##### INPUT
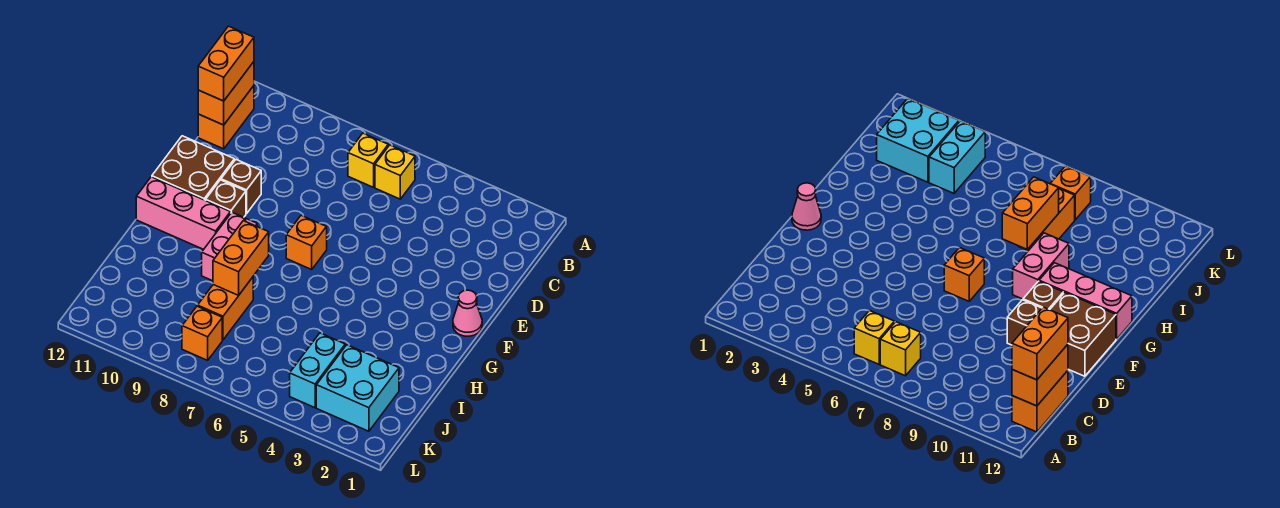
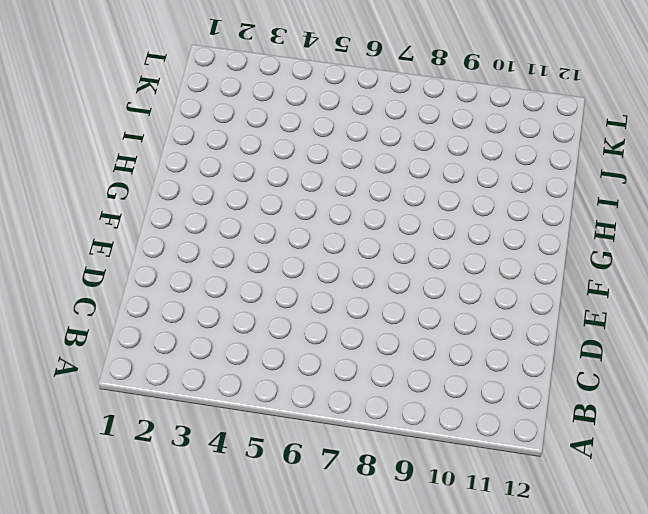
none -> yellow brick B6 level 1
none -> yellow brick B7 level 1
none -> orange brick B12:C12 level 1

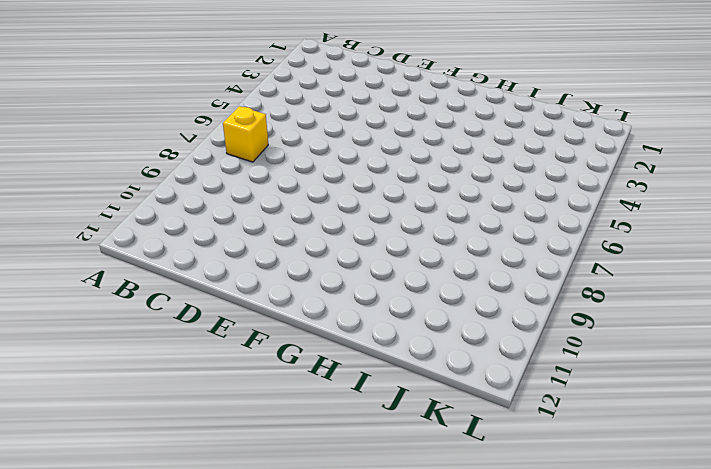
none -> yellow brick B6 level 1
none -> orange brick B12:C12 level 1
none -> brown brick E10 level 1

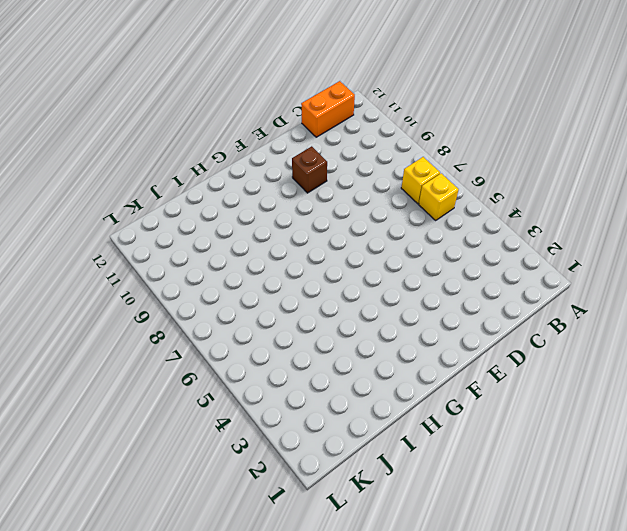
none -> brown brick E11:F12 level 1
none -> pink cone F1 level 1
none -> orange brick F7 level 1

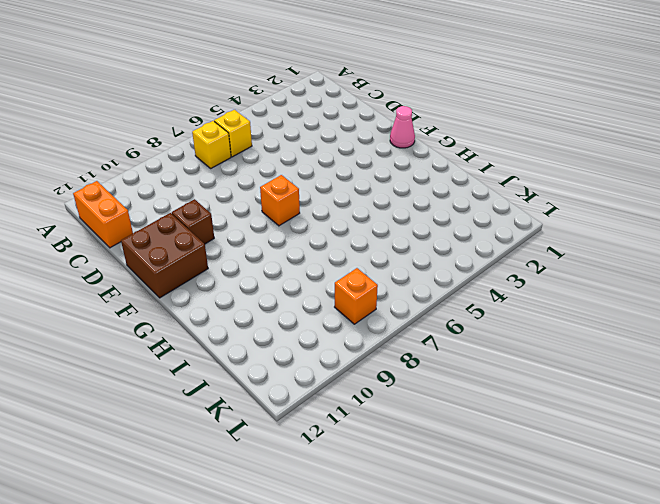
none -> brown brick F10 level 1
none -> pink brick G9:H9 level 1
none -> pink brick G10:G12 level 1

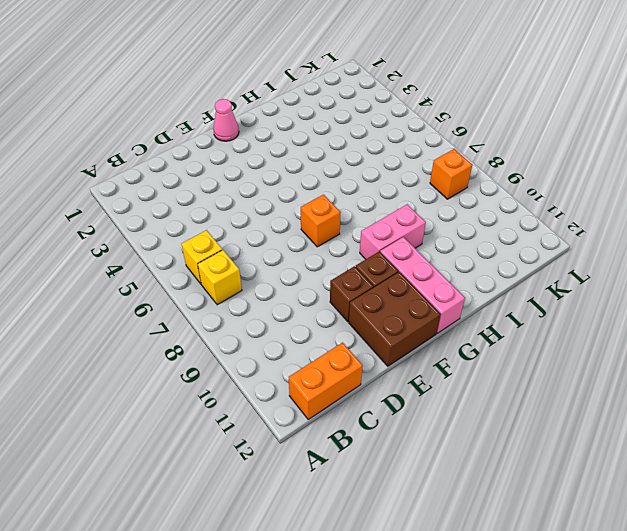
none -> orange brick I8:J8 level 1
none -> cyan brick J2:K3 level 1
none -> cyan brick J4:K4 level 1

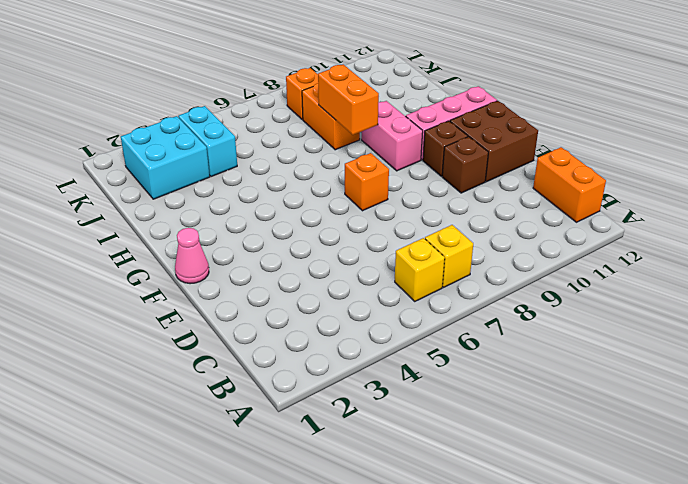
none -> orange brick B12:C12 level 2
none -> orange brick B12:C12 level 3

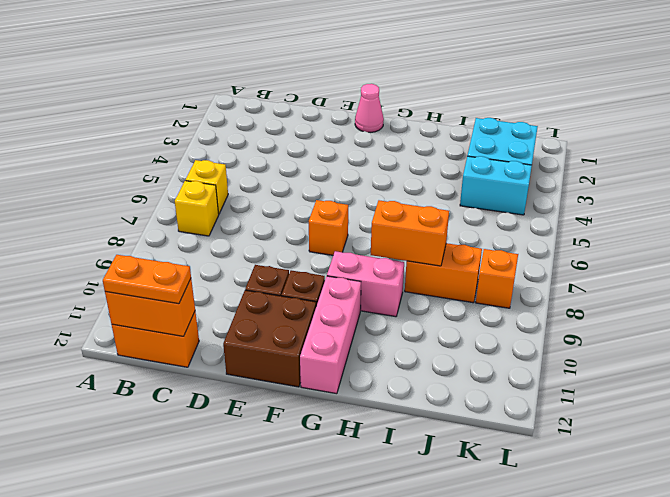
orange plate B12:C12 level 3 -> orange brick B12:C12 level 3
##########
[WHAT THIS TASK INVOLVES]
Copy every record exactly, but skip the pictures.

[RESPONSE TO THE TASK]
none -> yellow brick B6 level 1
none -> yellow brick B7 level 1
none -> orange brick B12:C12 level 1

none -> yellow brick B6 level 1
none -> orange brick B12:C12 level 1
none -> brown brick E10 level 1

none -> brown brick E11:F12 level 1
none -> pink cone F1 level 1
none -> orange brick F7 level 1

none -> brown brick F10 level 1
none -> pink brick G9:H9 level 1
none -> pink brick G10:G12 level 1

none -> orange brick I8:J8 level 1
none -> cyan brick J2:K3 level 1
none -> cyan brick J4:K4 level 1

none -> orange brick B12:C12 level 2
none -> orange brick B12:C12 level 3

orange plate B12:C12 level 3 -> orange brick B12:C12 level 3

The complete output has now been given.